** WHAT IS BEING ASKED **
Only the lines with "none" in them need to be copied from the listing.

Segment Open

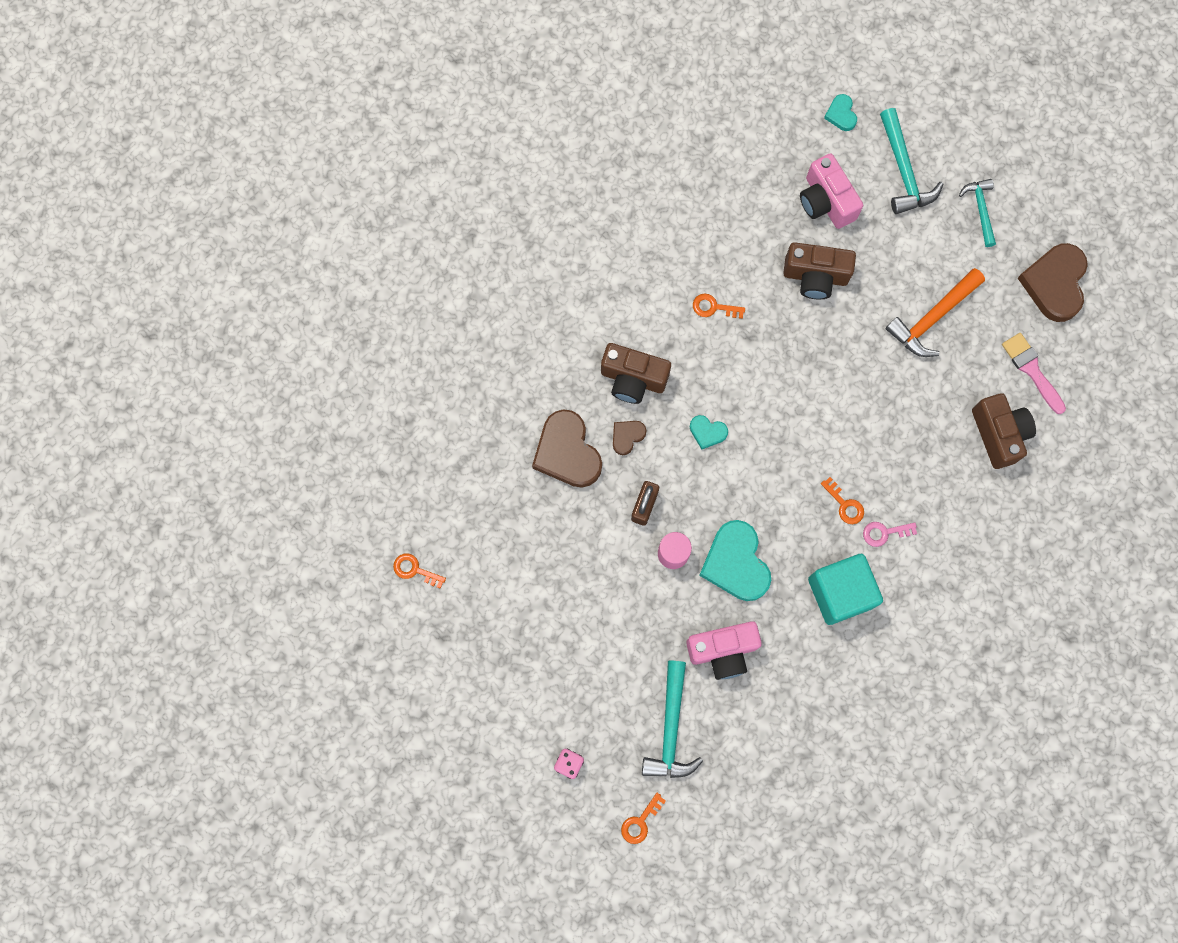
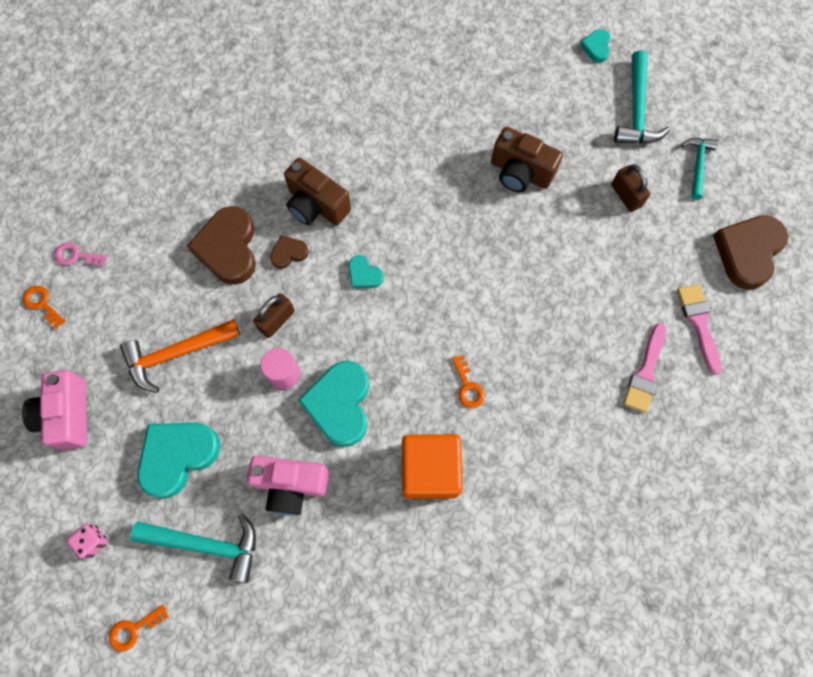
camera: 20 degrees right, 5 degrees down
(610, 663) = (178, 456): none -> turquoise heart
(671, 729) = (206, 544): turquoise hammer -> turquoise hammer turned 105 degrees counterclockwise
(714, 307) = (416, 168): orange key -> none
(826, 201) = (554, 113): pink camera -> pink camera (67, 415)
(840, 592) = (430, 470): turquoise cube -> orange cube
(884, 533) = (496, 427): pink key -> pink key (76, 256)
(923, 265) = (626, 195): none -> brown padlock
(932, 318) = (617, 244): orange hammer -> orange hammer (176, 354)
(999, 434) = (645, 372): brown camera -> pink brush

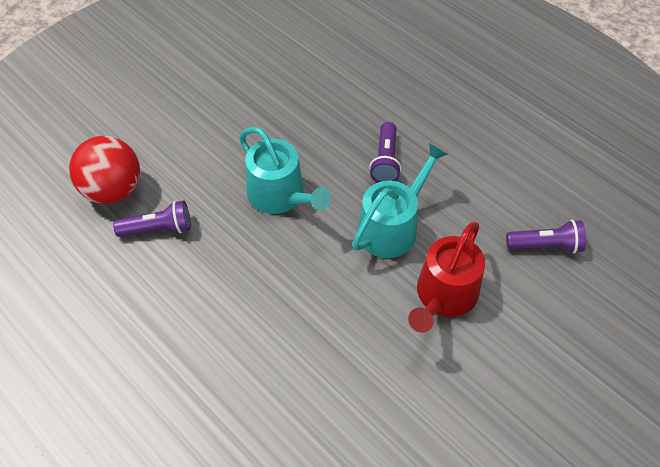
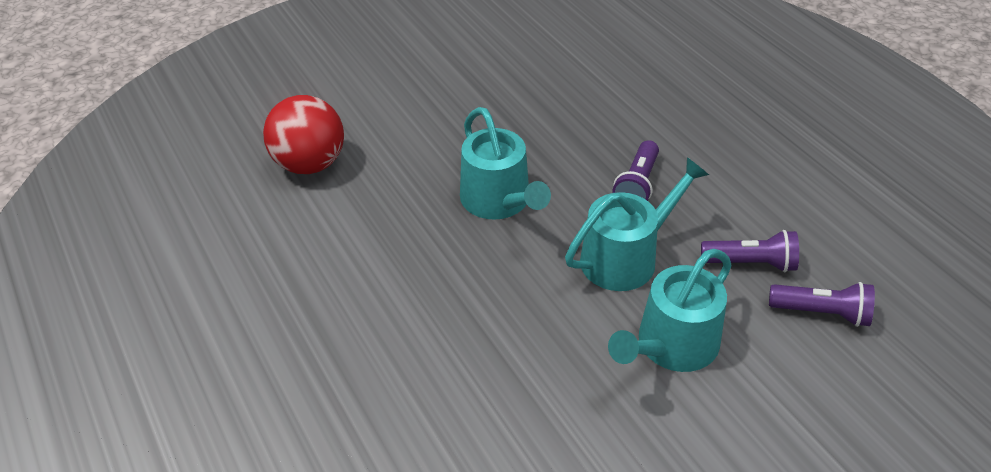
camera: 15 degrees right, 10 degrees down
(158, 229) = (347, 211): purple flashlight -> purple flashlight (751, 263)
(444, 296) = (672, 345): red watering can -> turquoise watering can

Segment Closed

** WRITTEN ANSWER **
(610, 663) = (178, 456): none -> turquoise heart
(714, 307) = (416, 168): orange key -> none
(923, 265) = (626, 195): none -> brown padlock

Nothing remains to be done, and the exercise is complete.